Dataset excerpts:
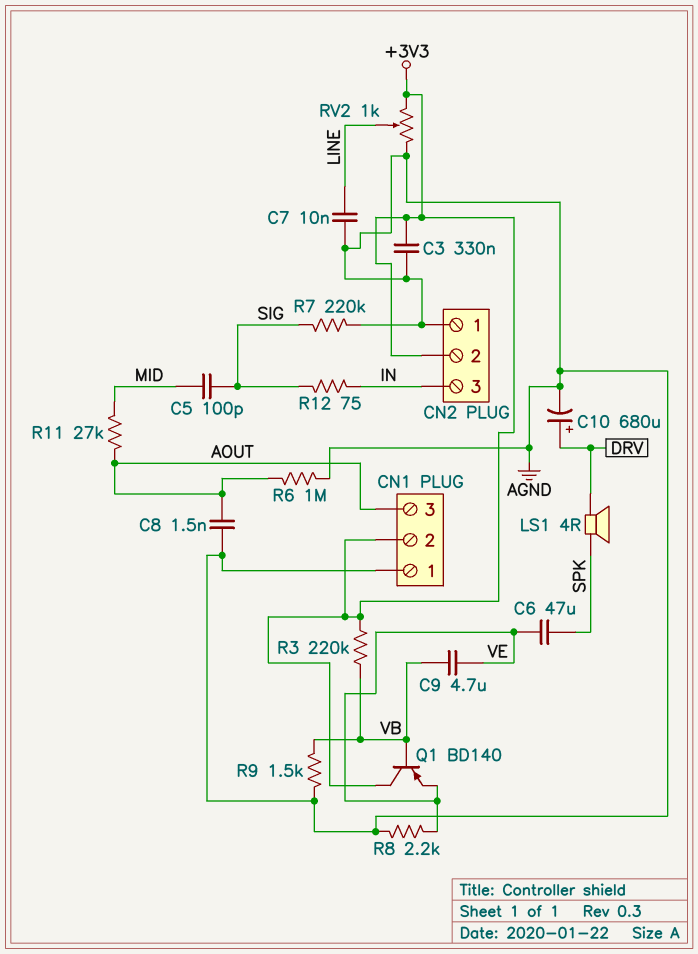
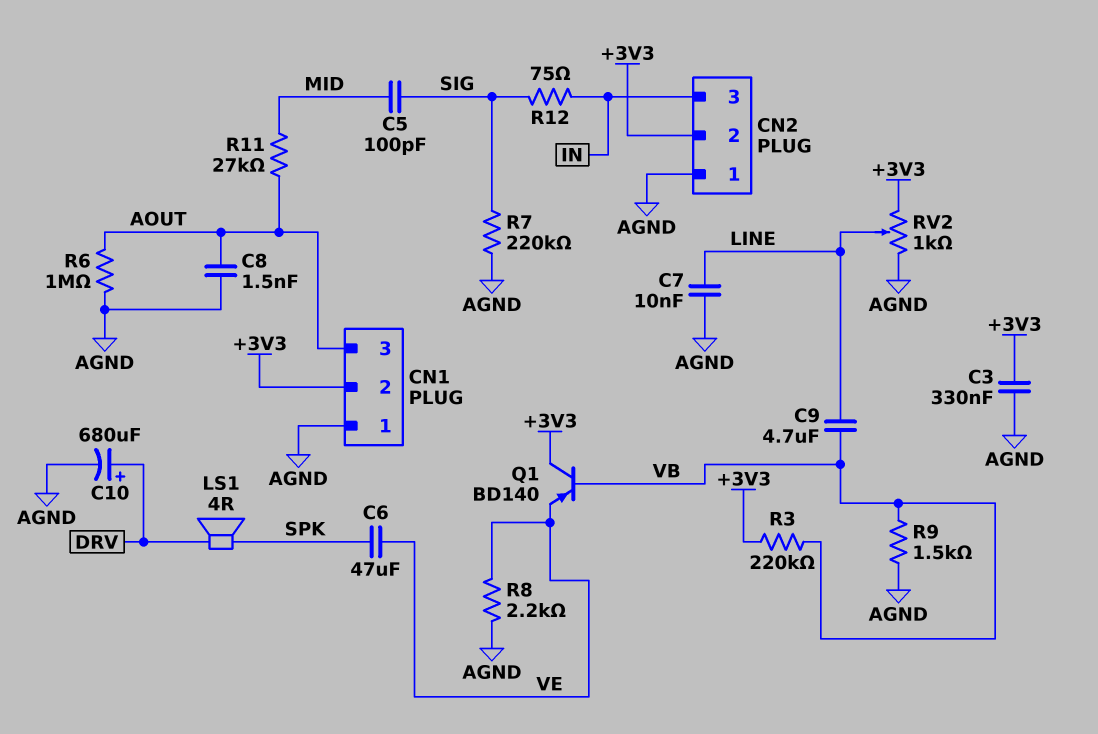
C9: 4.7uF (VB, VE) -> 4.7uF (LINE, VB)

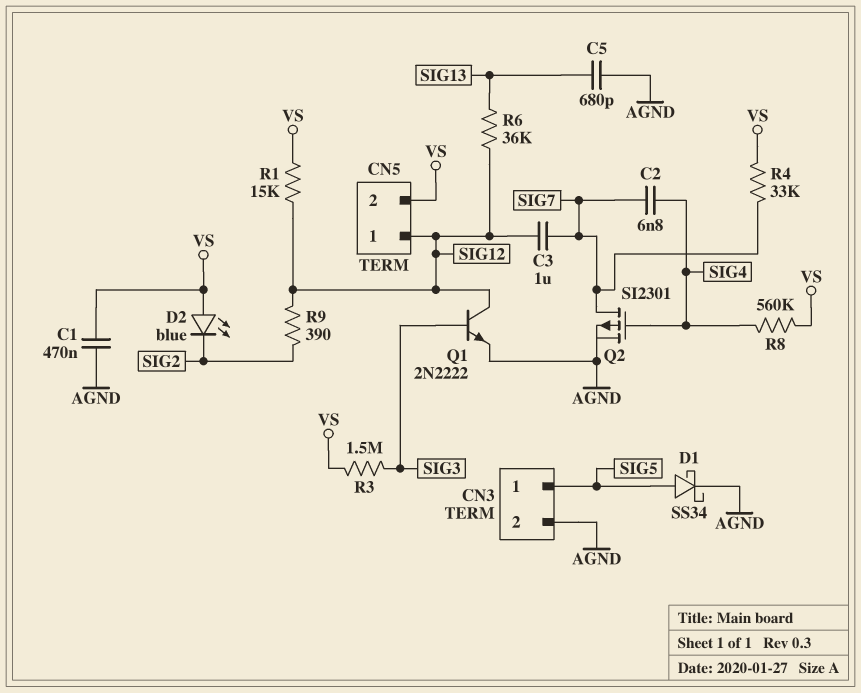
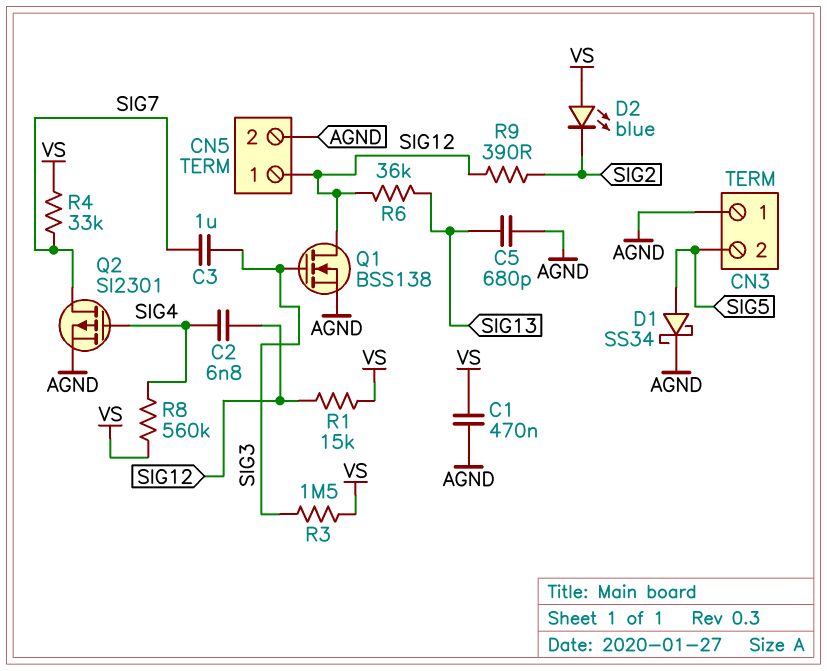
C2: 6.8nF (SIG4, SIG7) -> 6.8nF (SIG4, SIG12)
C3: 1uF (SIG7, SIG12) -> 1uF (SIG3, SIG7)
CN3 pin 1: SIG5 -> AGND
CN3 pin 2: AGND -> SIG5
CN5 pin 2: VS -> AGND
Q1: NPN 2N2222 (B SIG3, C SIG12, E AGND) -> NMOS BSS138 (G SIG3, D SIG12, S AGND)

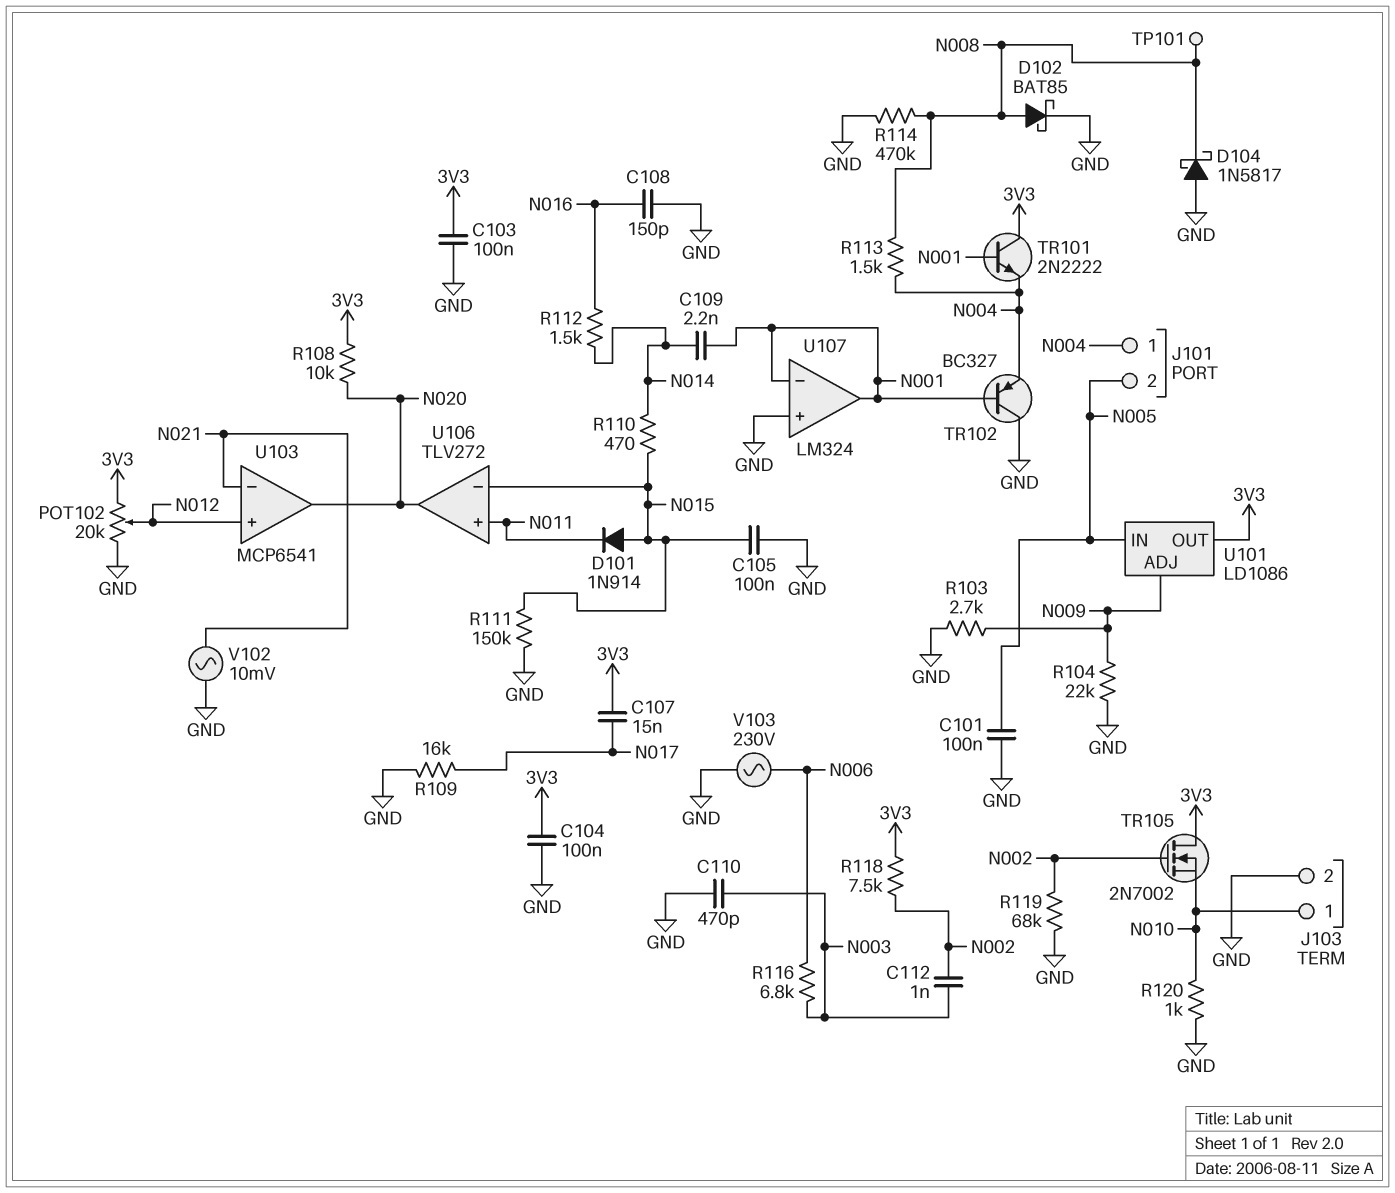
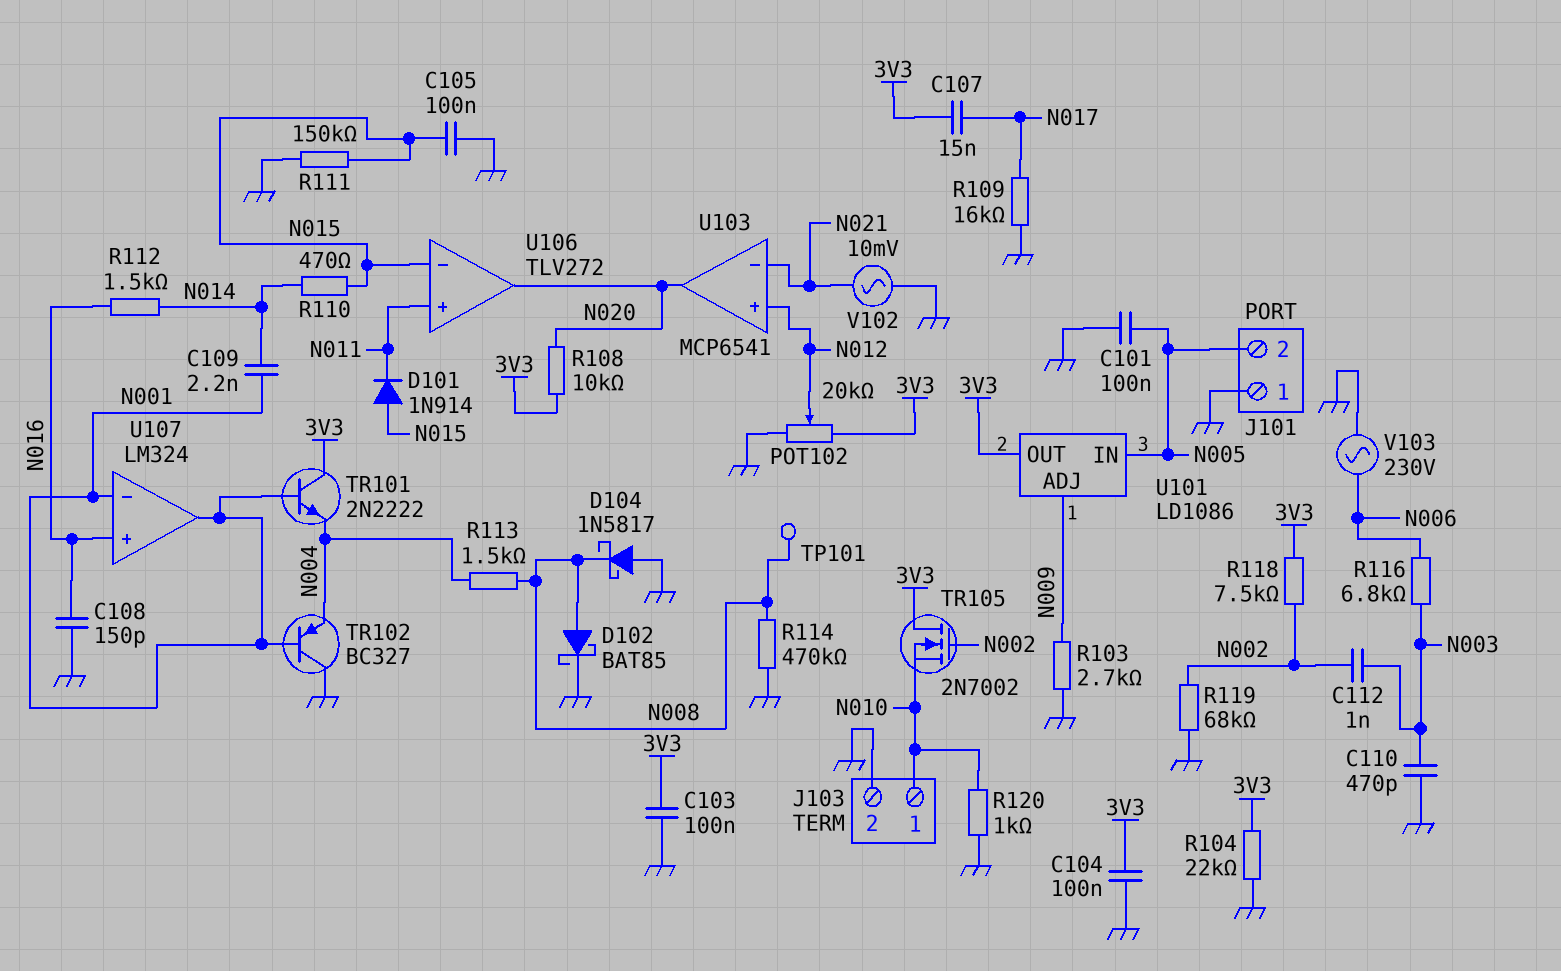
J101 pin 1: N004 -> GND
R104: 22k (GND, N009) -> 22k (3V3, GND)
U107 pin in+: GND -> N016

WHAT YOU NEED TO DO :: Type the entries above out again exactly, with no pictures.

YOUR RESPONSE ::
C9: 4.7uF (VB, VE) -> 4.7uF (LINE, VB)

C2: 6.8nF (SIG4, SIG7) -> 6.8nF (SIG4, SIG12)
C3: 1uF (SIG7, SIG12) -> 1uF (SIG3, SIG7)
CN3 pin 1: SIG5 -> AGND
CN3 pin 2: AGND -> SIG5
CN5 pin 2: VS -> AGND
Q1: NPN 2N2222 (B SIG3, C SIG12, E AGND) -> NMOS BSS138 (G SIG3, D SIG12, S AGND)

J101 pin 1: N004 -> GND
R104: 22k (GND, N009) -> 22k (3V3, GND)
U107 pin in+: GND -> N016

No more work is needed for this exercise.